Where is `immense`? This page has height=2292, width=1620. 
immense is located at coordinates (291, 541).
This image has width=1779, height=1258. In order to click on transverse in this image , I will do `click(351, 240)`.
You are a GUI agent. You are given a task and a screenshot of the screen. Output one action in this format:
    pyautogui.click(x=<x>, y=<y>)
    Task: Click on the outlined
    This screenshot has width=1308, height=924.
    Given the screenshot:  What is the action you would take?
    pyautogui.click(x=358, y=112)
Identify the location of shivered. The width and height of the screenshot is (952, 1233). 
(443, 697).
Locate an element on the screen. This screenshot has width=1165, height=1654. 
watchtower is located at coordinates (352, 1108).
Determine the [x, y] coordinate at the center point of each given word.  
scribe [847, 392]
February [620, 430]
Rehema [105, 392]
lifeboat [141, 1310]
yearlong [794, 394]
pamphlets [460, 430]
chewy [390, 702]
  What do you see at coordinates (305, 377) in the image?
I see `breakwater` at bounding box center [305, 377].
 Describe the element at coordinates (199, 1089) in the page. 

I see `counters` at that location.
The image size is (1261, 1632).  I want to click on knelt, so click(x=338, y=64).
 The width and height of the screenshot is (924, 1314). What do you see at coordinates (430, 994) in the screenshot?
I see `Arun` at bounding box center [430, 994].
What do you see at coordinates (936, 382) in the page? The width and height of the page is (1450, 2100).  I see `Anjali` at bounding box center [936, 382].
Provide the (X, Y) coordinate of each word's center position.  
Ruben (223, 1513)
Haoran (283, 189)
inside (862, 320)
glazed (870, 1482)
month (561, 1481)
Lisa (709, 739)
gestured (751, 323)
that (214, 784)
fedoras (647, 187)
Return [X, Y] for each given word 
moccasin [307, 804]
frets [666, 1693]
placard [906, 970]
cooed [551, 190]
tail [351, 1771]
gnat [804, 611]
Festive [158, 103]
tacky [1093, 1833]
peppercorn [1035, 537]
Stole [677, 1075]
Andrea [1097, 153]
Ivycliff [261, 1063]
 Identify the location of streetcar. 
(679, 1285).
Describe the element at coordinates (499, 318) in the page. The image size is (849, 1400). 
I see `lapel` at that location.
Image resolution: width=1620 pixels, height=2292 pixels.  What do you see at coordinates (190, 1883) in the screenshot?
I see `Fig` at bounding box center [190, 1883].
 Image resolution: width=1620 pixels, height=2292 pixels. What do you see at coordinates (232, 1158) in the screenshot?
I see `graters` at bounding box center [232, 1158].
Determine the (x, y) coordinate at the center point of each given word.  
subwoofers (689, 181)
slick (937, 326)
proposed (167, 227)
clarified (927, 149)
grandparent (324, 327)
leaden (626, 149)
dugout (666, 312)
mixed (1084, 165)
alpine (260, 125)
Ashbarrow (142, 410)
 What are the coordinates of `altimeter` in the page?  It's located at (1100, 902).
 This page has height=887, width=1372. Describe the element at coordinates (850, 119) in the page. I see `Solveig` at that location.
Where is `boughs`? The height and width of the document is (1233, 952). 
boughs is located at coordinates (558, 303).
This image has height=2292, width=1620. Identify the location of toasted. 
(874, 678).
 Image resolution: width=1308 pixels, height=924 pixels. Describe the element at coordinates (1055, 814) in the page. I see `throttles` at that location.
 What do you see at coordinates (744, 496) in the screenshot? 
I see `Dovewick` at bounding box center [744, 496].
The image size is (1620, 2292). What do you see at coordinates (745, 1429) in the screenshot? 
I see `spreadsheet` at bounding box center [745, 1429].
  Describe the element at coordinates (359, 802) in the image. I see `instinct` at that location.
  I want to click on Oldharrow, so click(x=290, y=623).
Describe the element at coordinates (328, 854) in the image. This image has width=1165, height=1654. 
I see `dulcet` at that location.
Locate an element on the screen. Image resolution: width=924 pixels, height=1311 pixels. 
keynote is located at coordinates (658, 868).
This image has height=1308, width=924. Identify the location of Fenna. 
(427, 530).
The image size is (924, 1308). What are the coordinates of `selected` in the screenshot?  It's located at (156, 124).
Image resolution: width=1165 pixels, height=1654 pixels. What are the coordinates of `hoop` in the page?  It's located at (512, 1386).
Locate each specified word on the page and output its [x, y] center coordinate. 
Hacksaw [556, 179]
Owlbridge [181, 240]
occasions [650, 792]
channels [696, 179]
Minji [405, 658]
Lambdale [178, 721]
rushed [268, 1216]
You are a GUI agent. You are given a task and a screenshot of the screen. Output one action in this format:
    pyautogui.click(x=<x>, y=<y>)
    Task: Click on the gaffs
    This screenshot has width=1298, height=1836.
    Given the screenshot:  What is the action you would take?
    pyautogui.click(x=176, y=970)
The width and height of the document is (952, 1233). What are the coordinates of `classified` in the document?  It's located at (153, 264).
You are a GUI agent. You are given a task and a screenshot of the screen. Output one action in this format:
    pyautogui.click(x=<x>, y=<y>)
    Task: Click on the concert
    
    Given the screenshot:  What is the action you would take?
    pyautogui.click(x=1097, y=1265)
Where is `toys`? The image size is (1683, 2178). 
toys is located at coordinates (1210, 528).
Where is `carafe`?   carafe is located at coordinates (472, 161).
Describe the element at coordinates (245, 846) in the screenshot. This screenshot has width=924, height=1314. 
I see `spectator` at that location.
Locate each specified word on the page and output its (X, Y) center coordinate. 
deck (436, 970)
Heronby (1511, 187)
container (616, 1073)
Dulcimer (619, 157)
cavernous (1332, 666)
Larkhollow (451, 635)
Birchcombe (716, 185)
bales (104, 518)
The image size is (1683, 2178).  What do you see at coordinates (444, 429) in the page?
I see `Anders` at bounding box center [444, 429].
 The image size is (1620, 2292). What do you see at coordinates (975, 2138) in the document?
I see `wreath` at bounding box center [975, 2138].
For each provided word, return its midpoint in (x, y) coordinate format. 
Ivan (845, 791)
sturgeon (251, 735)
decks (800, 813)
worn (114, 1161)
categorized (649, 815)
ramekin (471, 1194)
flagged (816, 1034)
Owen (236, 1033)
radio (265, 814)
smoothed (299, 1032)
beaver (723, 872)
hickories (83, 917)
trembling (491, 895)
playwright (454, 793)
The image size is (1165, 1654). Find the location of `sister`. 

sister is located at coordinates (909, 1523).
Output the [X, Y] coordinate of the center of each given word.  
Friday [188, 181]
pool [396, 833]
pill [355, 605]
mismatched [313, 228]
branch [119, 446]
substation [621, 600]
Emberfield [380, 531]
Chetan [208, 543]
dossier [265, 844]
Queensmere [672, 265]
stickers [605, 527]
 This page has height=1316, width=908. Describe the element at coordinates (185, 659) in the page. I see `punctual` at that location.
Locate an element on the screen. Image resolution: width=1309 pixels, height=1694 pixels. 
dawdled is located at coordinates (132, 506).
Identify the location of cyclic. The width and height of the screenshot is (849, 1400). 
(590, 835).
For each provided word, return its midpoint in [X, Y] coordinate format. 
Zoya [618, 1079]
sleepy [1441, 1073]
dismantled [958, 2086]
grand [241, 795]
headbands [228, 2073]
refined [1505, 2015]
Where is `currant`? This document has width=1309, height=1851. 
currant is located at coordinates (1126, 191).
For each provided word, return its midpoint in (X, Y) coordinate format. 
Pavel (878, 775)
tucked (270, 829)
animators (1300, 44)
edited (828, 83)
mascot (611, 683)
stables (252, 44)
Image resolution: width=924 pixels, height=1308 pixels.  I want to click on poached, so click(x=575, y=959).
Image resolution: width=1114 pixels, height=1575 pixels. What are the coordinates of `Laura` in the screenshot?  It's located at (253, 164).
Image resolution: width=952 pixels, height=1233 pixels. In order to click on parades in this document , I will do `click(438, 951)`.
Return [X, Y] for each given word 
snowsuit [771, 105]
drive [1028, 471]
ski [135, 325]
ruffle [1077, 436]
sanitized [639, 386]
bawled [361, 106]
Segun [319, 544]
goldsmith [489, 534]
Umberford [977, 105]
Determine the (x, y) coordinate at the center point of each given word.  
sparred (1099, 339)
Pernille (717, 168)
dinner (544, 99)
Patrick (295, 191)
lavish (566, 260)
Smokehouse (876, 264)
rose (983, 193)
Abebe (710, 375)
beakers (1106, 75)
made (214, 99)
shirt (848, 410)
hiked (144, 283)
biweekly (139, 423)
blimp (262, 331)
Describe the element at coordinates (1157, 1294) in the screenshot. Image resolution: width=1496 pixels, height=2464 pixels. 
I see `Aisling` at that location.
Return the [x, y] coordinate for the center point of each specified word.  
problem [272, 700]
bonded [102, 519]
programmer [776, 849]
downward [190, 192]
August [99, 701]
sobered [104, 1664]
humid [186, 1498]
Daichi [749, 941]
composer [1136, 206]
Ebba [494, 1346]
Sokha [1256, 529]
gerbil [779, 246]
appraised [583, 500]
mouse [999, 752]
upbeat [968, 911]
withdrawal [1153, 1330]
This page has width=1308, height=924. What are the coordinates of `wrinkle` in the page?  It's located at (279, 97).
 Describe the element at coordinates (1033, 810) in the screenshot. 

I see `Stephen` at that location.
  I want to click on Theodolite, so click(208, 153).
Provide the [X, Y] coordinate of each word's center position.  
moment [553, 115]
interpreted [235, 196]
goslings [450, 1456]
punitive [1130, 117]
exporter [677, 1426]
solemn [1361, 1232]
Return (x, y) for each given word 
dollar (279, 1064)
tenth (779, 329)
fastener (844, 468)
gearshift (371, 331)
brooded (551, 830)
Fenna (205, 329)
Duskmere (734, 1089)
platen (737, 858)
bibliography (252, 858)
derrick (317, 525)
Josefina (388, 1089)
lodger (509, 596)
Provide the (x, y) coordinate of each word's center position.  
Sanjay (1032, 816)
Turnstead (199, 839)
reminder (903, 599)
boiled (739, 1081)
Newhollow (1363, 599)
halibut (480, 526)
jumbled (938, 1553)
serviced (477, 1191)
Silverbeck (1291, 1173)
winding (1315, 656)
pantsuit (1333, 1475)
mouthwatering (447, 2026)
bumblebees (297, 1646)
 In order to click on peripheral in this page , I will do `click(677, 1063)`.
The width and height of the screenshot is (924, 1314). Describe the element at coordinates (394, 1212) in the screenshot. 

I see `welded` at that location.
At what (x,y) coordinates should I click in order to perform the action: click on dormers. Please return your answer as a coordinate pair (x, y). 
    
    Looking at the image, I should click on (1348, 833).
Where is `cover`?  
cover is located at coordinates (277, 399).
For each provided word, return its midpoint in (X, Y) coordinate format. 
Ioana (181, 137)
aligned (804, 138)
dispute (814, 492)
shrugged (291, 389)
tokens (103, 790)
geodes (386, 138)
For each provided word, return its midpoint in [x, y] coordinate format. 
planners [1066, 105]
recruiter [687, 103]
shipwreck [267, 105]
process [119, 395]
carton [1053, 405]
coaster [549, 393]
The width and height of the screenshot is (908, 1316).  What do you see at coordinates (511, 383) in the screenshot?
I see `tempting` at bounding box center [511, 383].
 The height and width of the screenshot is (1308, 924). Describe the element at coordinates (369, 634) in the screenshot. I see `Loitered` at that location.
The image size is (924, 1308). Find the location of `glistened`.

________________________________________

[EXERCISE TASK] Recast the items above as a Markdown table, starting with the line containing "grandparent (324, 327)" and going on through the line containing "pyautogui.click(x=176, y=970)". Use a "No." column for the row number and an "Entry" column for the line, and leave out any blank lines.

[ANSWER IN FULL]
| No. | Entry |
|---|---|
| 1 | grandparent (324, 327) |
| 2 | leaden (626, 149) |
| 3 | dugout (666, 312) |
| 4 | mixed (1084, 165) |
| 5 | alpine (260, 125) |
| 6 | Ashbarrow (142, 410) |
| 7 |  What are the coordinates of `altimeter` in the page?  It's located at (1100, 902). |
| 8 |  This page has height=887, width=1372. Describe the element at coordinates (850, 119) in the page. I see `Solveig` at that location. |
| 9 | Where is `boughs`? The height and width of the document is (1233, 952).  |
| 10 | boughs is located at coordinates (558, 303). |
| 11 | This image has height=2292, width=1620. Identify the location of toasted.  |
| 12 | (874, 678). |
| 13 |  Image resolution: width=1308 pixels, height=924 pixels. Describe the element at coordinates (1055, 814) in the page. I see `throttles` at that location. |
| 14 |  What do you see at coordinates (744, 496) in the screenshot?  |
| 15 | I see `Dovewick` at bounding box center [744, 496]. |
| 16 | The image size is (1620, 2292). What do you see at coordinates (745, 1429) in the screenshot?  |
| 17 | I see `spreadsheet` at bounding box center [745, 1429]. |
| 18 |   Describe the element at coordinates (359, 802) in the image. I see `instinct` at that location. |
| 19 |   I want to click on Oldharrow, so click(x=290, y=623). |
| 20 | Describe the element at coordinates (328, 854) in the image. This image has width=1165, height=1654.  |
| 21 | I see `dulcet` at that location. |
| 22 | Locate an element on the screen. Image resolution: width=924 pixels, height=1311 pixels.  |
| 23 | keynote is located at coordinates (658, 868). |
| 24 | This image has height=1308, width=924. Identify the location of Fenna.  |
| 25 | (427, 530). |
| 26 | The image size is (924, 1308). What are the coordinates of `selected` in the screenshot?  It's located at (156, 124). |
| 27 | Image resolution: width=1165 pixels, height=1654 pixels. What are the coordinates of `hoop` in the page?  It's located at (512, 1386). |
| 28 | Locate each specified word on the page and output its [x, y] center coordinate.  |
| 29 | Hacksaw [556, 179] |
| 30 | Owlbridge [181, 240] |
| 31 | occasions [650, 792] |
| 32 | channels [696, 179] |
| 33 | Minji [405, 658] |
| 34 | Lambdale [178, 721] |
| 35 | rushed [268, 1216] |
| 36 | You are a GUI agent. You are given a task and a screenshot of the screen. Output one action in this format: |
| 37 |     pyautogui.click(x=<x>, y=<y>) |
| 38 |     Task: Click on the gaffs |
| 39 |     This screenshot has width=1298, height=1836. |
| 40 |     Given the screenshot:  What is the action you would take? |
| 41 |     pyautogui.click(x=176, y=970) |